In the listing below, a line holding "camera: 115 degrees right, 5 degrees up" and a line holding "(560, 243) = (533, 429): purple" mark the range. Retype both exactly, with all lines between them.
════════════════
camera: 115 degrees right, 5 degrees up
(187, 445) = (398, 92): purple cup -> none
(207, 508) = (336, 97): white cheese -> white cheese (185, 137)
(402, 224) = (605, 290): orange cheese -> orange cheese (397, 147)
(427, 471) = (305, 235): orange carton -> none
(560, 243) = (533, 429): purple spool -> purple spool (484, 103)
════════════════
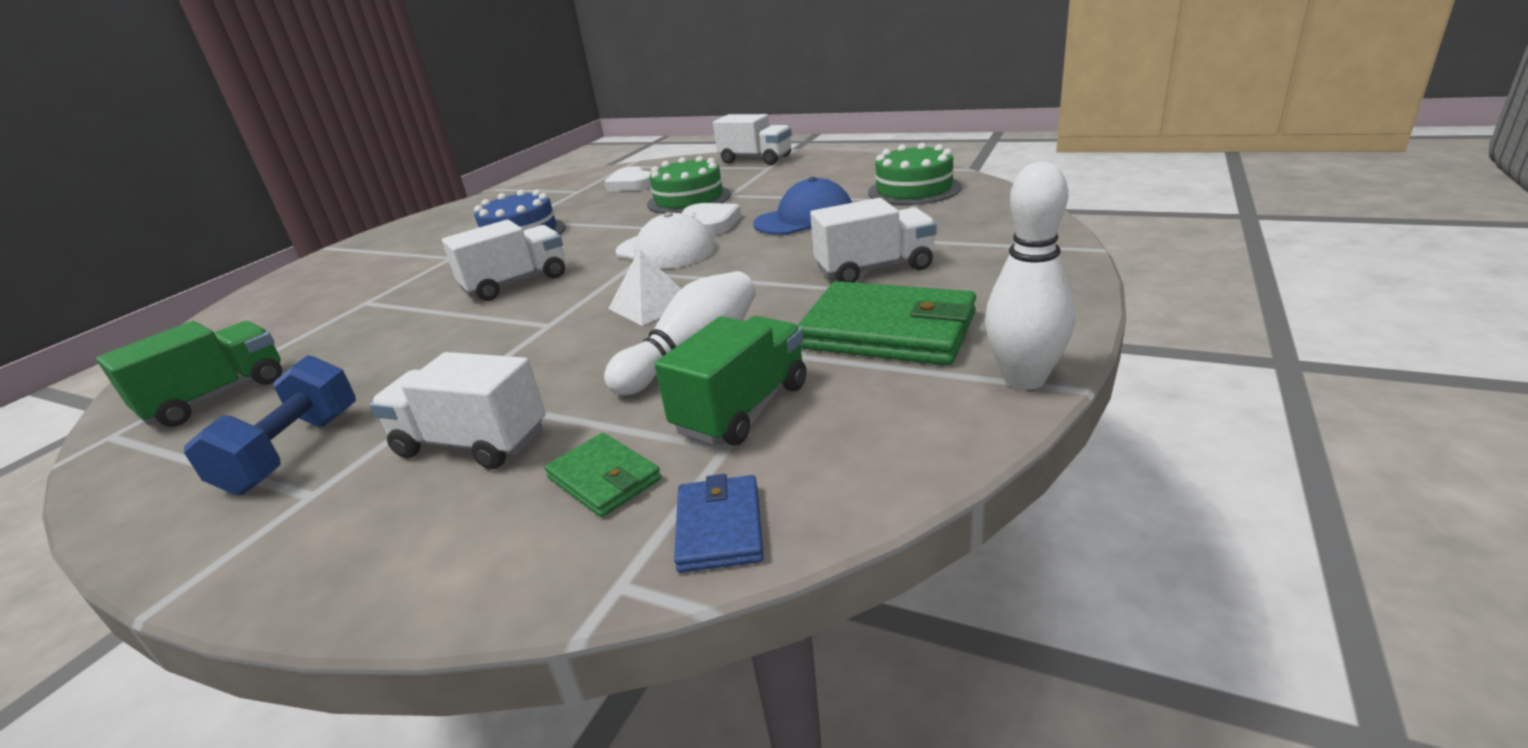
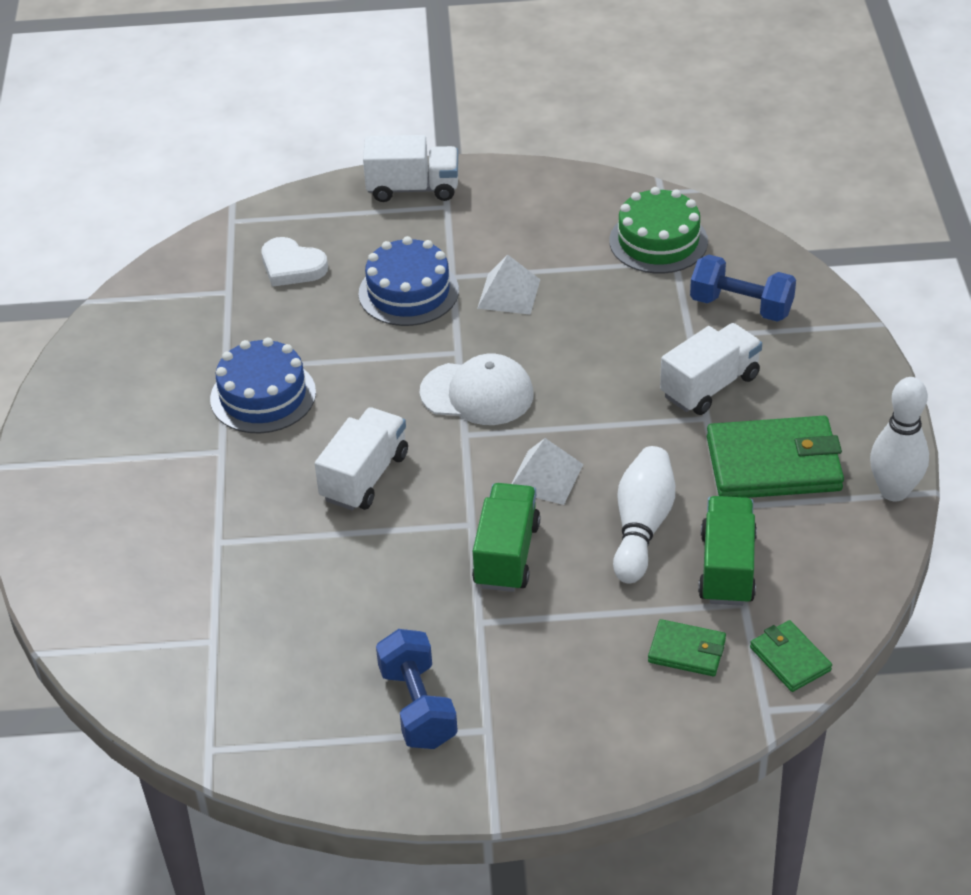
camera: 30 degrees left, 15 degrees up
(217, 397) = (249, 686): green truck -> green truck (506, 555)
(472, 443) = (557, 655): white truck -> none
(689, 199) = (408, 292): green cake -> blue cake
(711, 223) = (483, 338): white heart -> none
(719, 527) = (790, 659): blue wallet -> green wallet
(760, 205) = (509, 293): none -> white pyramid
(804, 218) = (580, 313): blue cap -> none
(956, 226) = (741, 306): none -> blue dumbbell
════════════════
> Output below:
camera: 115 degrees right, 5 degrees up
(187, 445) = (398, 92): purple cup -> none
(207, 508) = (336, 97): white cheese -> white cheese (185, 137)
(402, 224) = (605, 290): orange cheese -> orange cheese (397, 147)
(427, 471) = (305, 235): orange carton -> none
(560, 243) = (533, 429): purple spool -> purple spool (484, 103)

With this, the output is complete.